[Coordinate-based change listings]
○ ○ ○ ○ ○
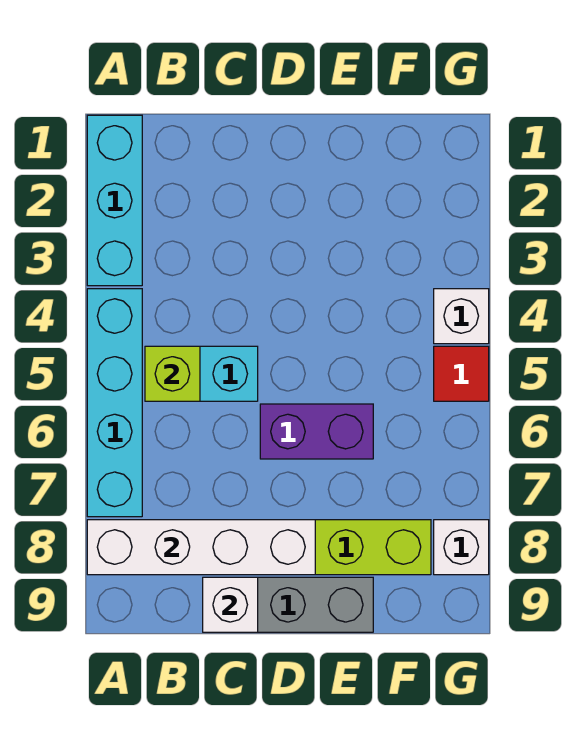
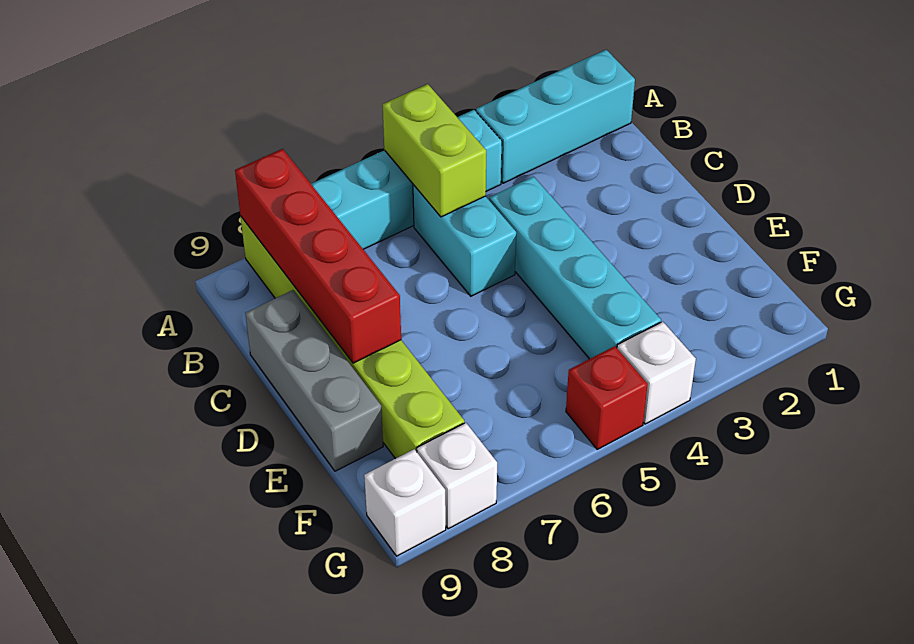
white brick A8:D8 level 2 -> red brick A8:D8 level 2
lime brick B5 level 2 -> lime brick A5:B5 level 2
none -> cyan brick C4:F4 level 1
white brick C9 level 2 -> white brick G9 level 1
purple brick D6:E6 level 1 -> none
red tile G5 level 1 -> red brick G5 level 1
○ ○ ○ ○ ○
__What the task requires__
This task calls for the records to be copied exactly, without pictures.

__Result of this task__
white brick A8:D8 level 2 -> red brick A8:D8 level 2
lime brick B5 level 2 -> lime brick A5:B5 level 2
none -> cyan brick C4:F4 level 1
white brick C9 level 2 -> white brick G9 level 1
purple brick D6:E6 level 1 -> none
red tile G5 level 1 -> red brick G5 level 1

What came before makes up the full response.